*EXERCISE BRIEF*. In the entries below, how many lines contain the string "motorboat", counting only matches with the same capitalization? Reply with the number alone.

▶

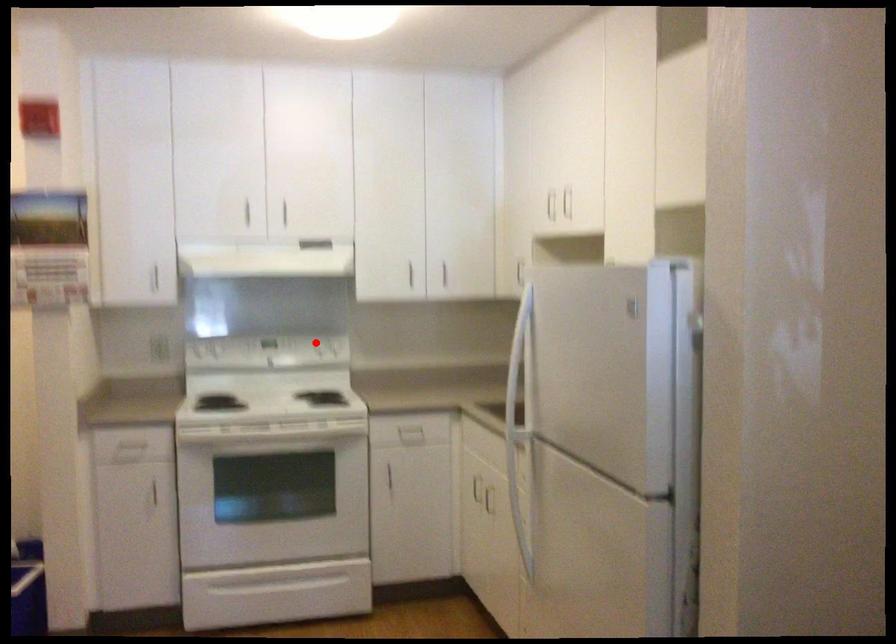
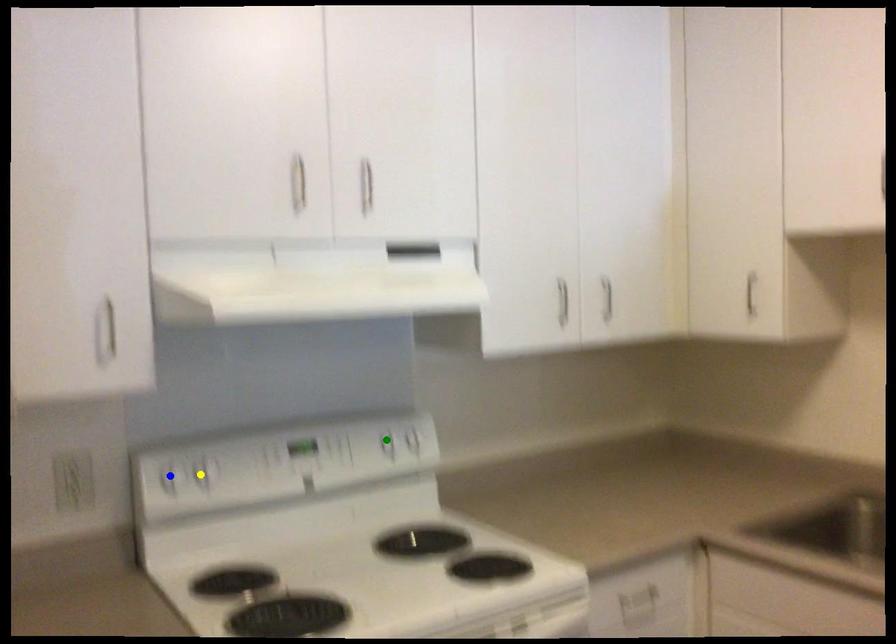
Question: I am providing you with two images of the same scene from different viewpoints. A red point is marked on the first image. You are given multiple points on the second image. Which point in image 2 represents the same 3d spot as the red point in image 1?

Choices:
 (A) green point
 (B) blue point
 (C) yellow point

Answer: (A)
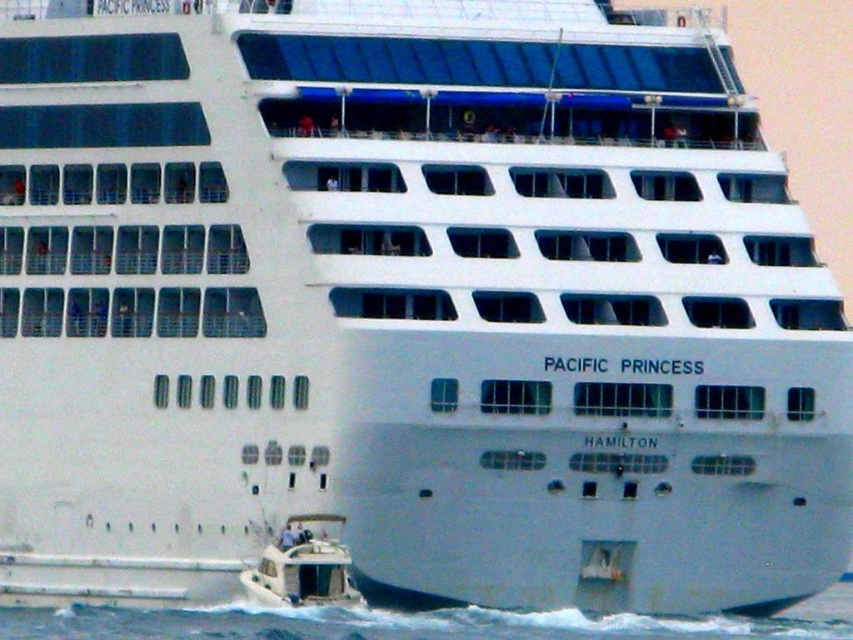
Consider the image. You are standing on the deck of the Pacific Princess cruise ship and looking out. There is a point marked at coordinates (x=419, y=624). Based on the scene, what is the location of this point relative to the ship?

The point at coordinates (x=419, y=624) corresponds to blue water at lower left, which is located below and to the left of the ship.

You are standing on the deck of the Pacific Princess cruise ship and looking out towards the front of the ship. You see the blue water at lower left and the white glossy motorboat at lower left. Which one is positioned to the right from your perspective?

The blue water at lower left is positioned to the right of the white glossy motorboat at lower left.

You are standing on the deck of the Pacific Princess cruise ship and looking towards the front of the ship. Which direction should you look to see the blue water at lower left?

◀

*TASK RESULT*. 2